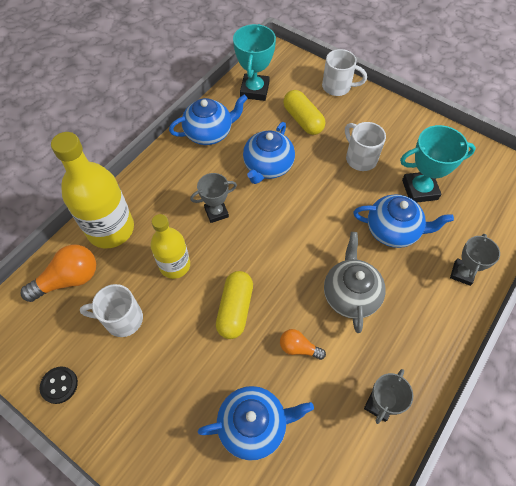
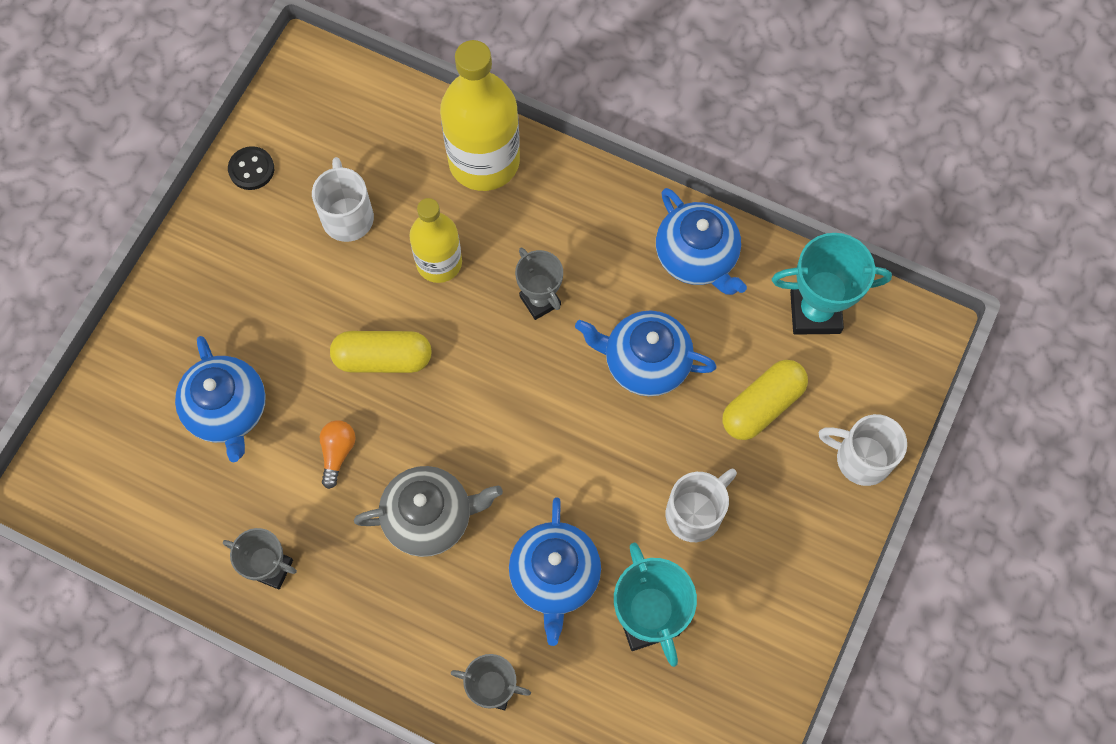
camera: 80 degrees right, 10 degrees up
(69, 279) = (395, 132): orange light bulb -> none
(337, 87) = (861, 458): white mug -> white mug turned 105 degrees clockwise

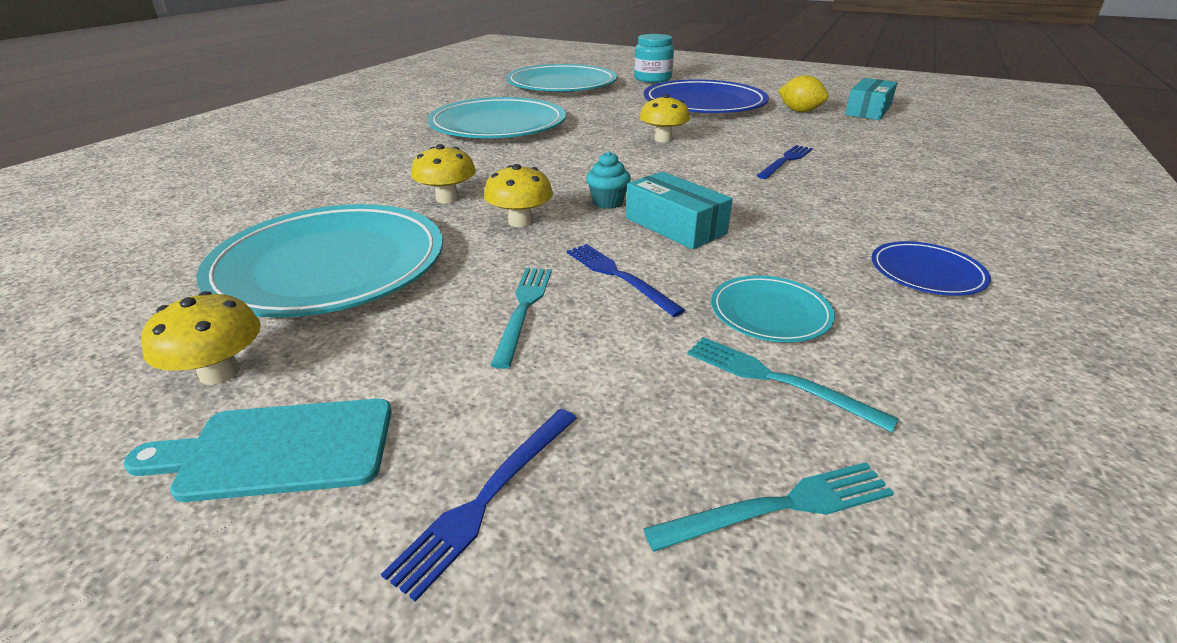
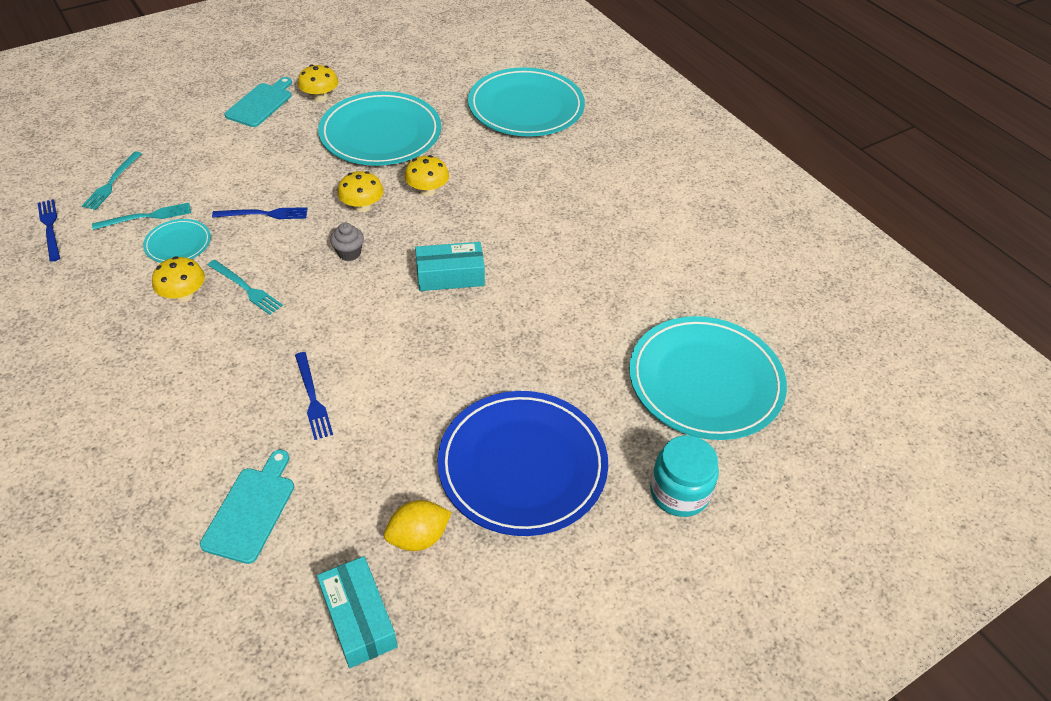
camera: 120 degrees right, 15 degrees up
(488, 498) = (190, 134): blue fork -> blue fork (50, 228)
(498, 125) = (571, 267): turquoise plate -> turquoise plate (526, 107)
(523, 309) = (274, 175): turquoise fork -> turquoise fork (246, 288)
(608, 202) = (349, 253): turquoise cupcake -> grey cupcake
(663, 139) = (438, 353): yellow mushroom -> yellow mushroom (184, 295)
(675, 226) = (287, 264): turquoise box -> turquoise box (450, 276)
(895, 148) = (251, 510): none -> turquoise cutting board
(926, 273) = (125, 327): blue plate -> none

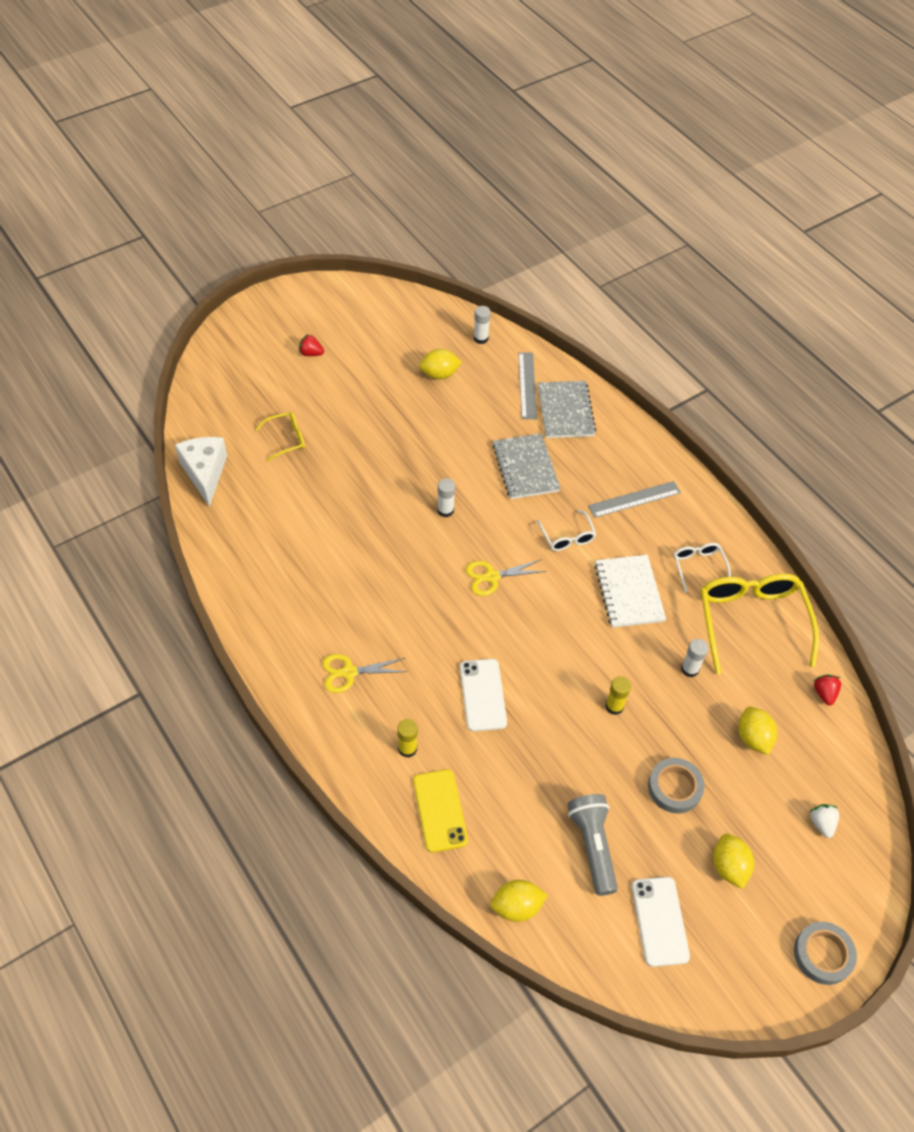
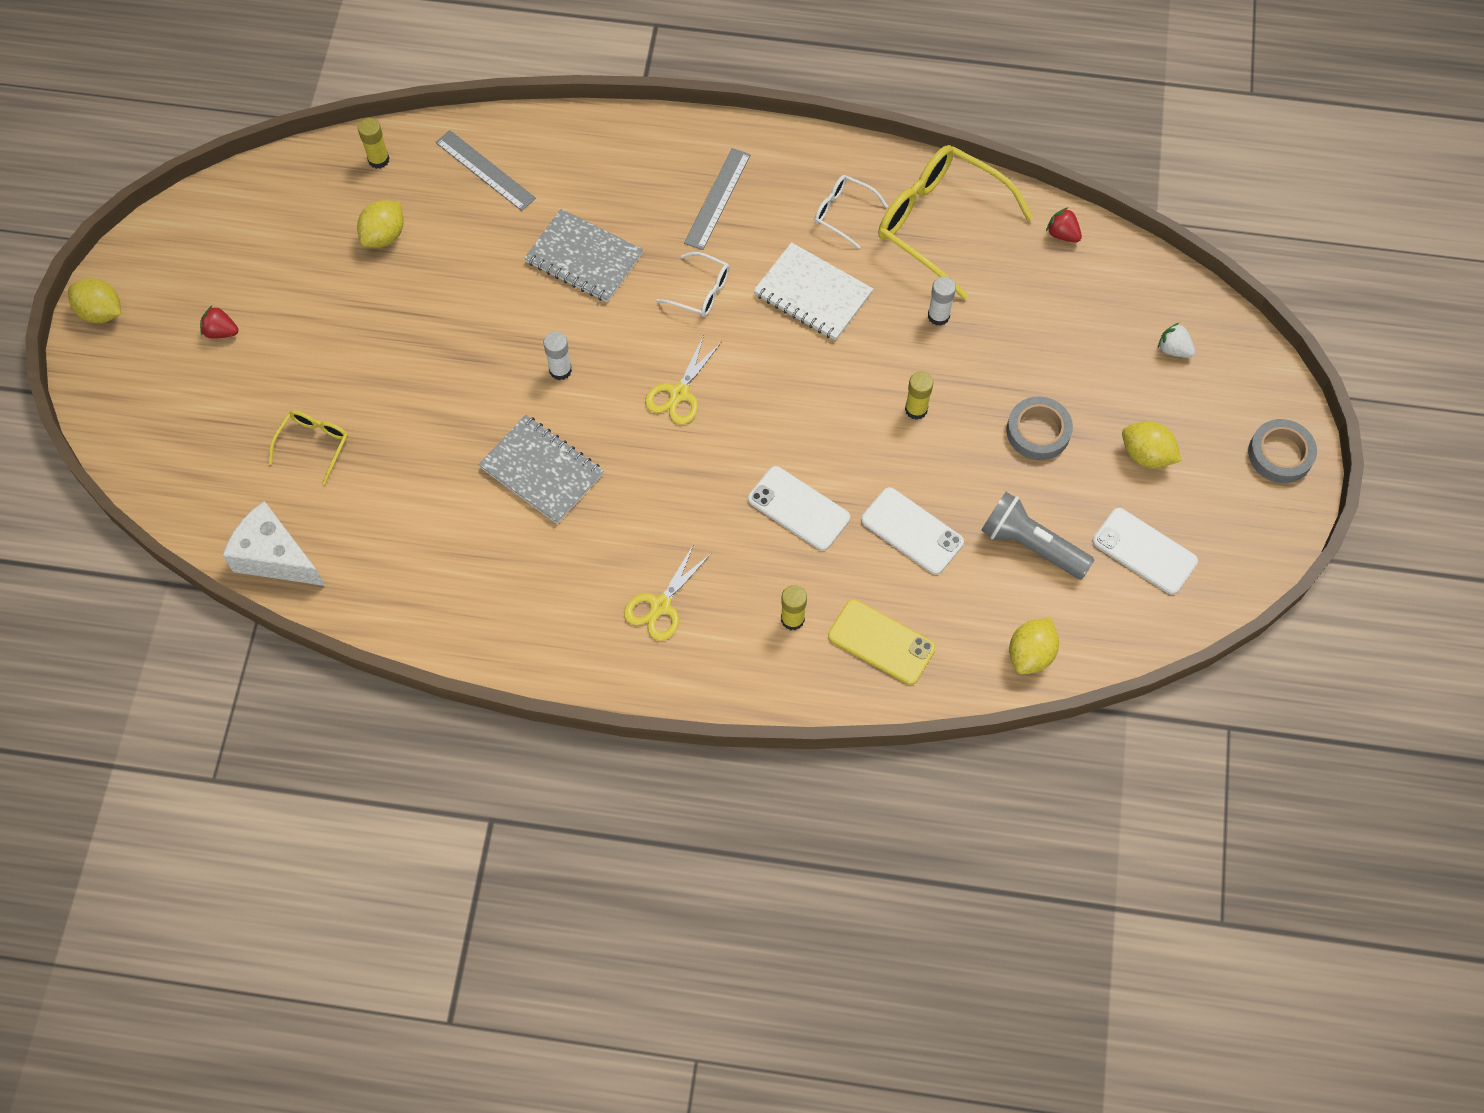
camera: 45 degrees left, 10 degrees up
(311, 353) = (221, 332): red strawberry -> red strawberry turned 45 degrees clockwise
(480, 338) = (378, 160): white glue stick -> yellow glue stick
(531, 769) = (912, 531): none -> white phone
(565, 411) = (553, 165): grey notebook -> grey notebook (542, 471)
(753, 738) = (1050, 328): yellow lemon -> yellow lemon (101, 312)

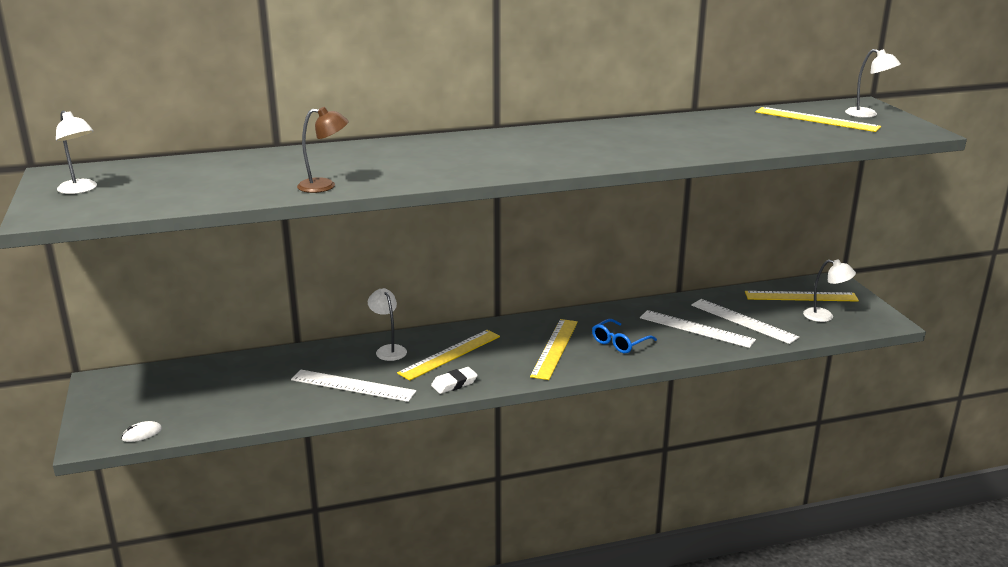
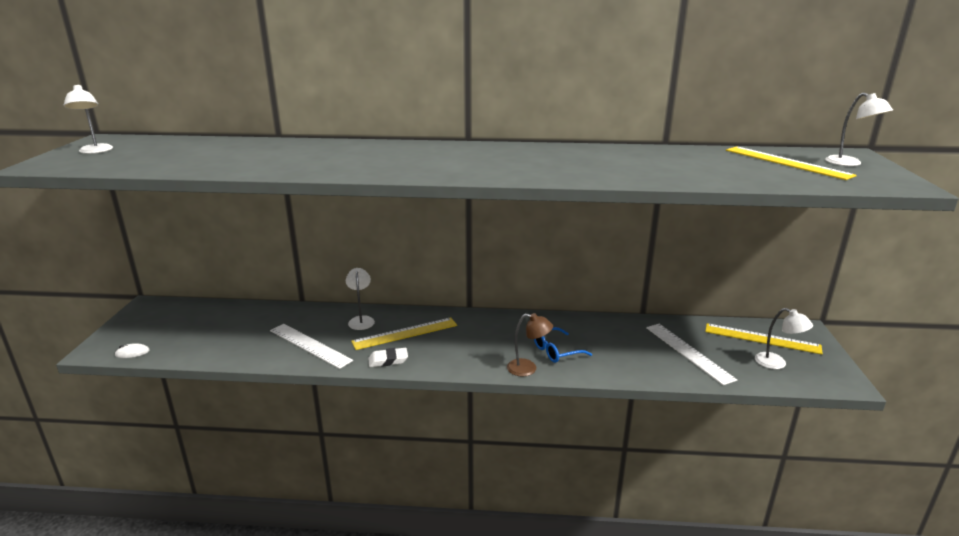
camera: 20 degrees right, 0 degrees up
(325, 186) = (263, 168): brown lamp -> brown lamp (528, 369)
(555, 348) = (495, 345): yellow ruler -> none
(696, 329) = (637, 351): white ruler -> none

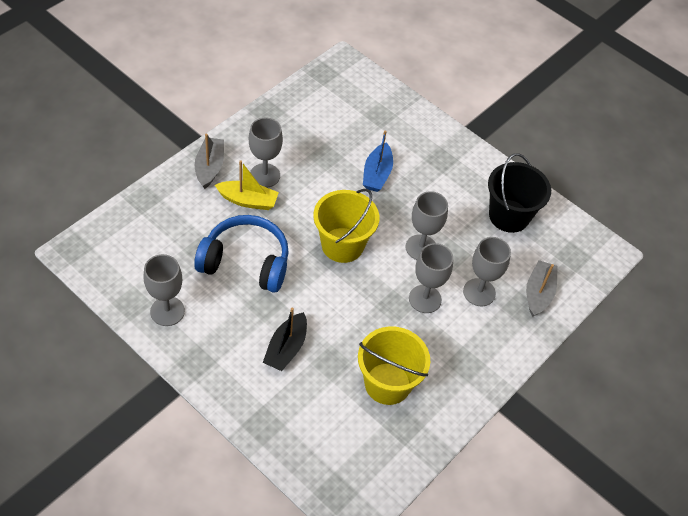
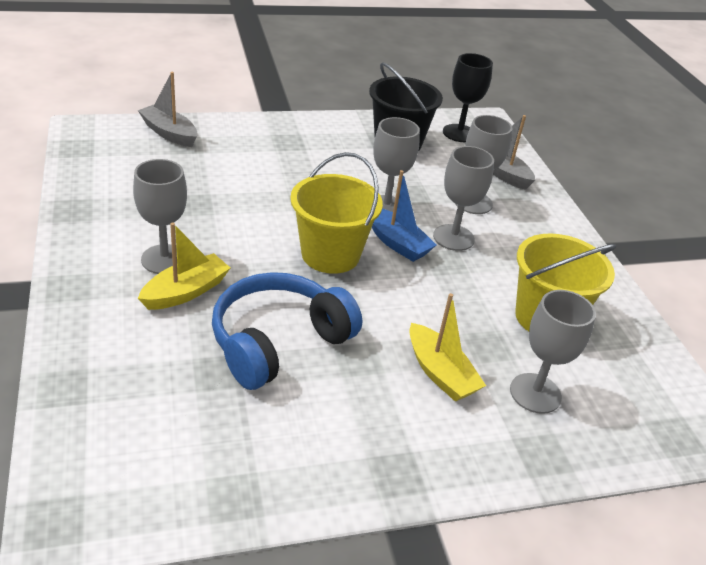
camera: 55 degrees left, 15 degrees down
(167, 311) = (286, 461): grey goblet -> grey goblet (535, 393)
(209, 167) = (93, 297): grey boat -> grey boat (169, 133)
(286, 348) = (440, 373): black boat -> yellow boat
(377, 174) = (260, 185): blue boat -> blue boat (397, 243)
(566, 245) = (459, 133): none -> black goblet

What you need to do: Please copy the preceding records exactly and omit the images.

Result for this exercise:
camera: 80 degrees right, 10 degrees up
(69, 279) = (395, 132): orange light bulb -> none
(337, 87) = (861, 458): white mug -> white mug turned 105 degrees clockwise

camera: 120 degrees right, 15 degrees up
(488, 498) = (190, 134): blue fork -> blue fork (50, 228)
(498, 125) = (571, 267): turquoise plate -> turquoise plate (526, 107)
(523, 309) = (274, 175): turquoise fork -> turquoise fork (246, 288)
(608, 202) = (349, 253): turquoise cupcake -> grey cupcake
(663, 139) = (438, 353): yellow mushroom -> yellow mushroom (184, 295)
(675, 226) = (287, 264): turquoise box -> turquoise box (450, 276)
(895, 148) = (251, 510): none -> turquoise cutting board
(926, 273) = (125, 327): blue plate -> none

camera: 45 degrees left, 10 degrees up
(311, 353) = (221, 332): red strawberry -> red strawberry turned 45 degrees clockwise
(480, 338) = (378, 160): white glue stick -> yellow glue stick
(531, 769) = (912, 531): none -> white phone
(565, 411) = (553, 165): grey notebook -> grey notebook (542, 471)
(753, 738) = (1050, 328): yellow lemon -> yellow lemon (101, 312)

camera: 20 degrees right, 0 degrees up
(325, 186) = (263, 168): brown lamp -> brown lamp (528, 369)
(555, 348) = (495, 345): yellow ruler -> none
(696, 329) = (637, 351): white ruler -> none

camera: 55 degrees left, 15 degrees down
(167, 311) = (286, 461): grey goblet -> grey goblet (535, 393)
(209, 167) = (93, 297): grey boat -> grey boat (169, 133)
(286, 348) = (440, 373): black boat -> yellow boat
(377, 174) = (260, 185): blue boat -> blue boat (397, 243)
(566, 245) = (459, 133): none -> black goblet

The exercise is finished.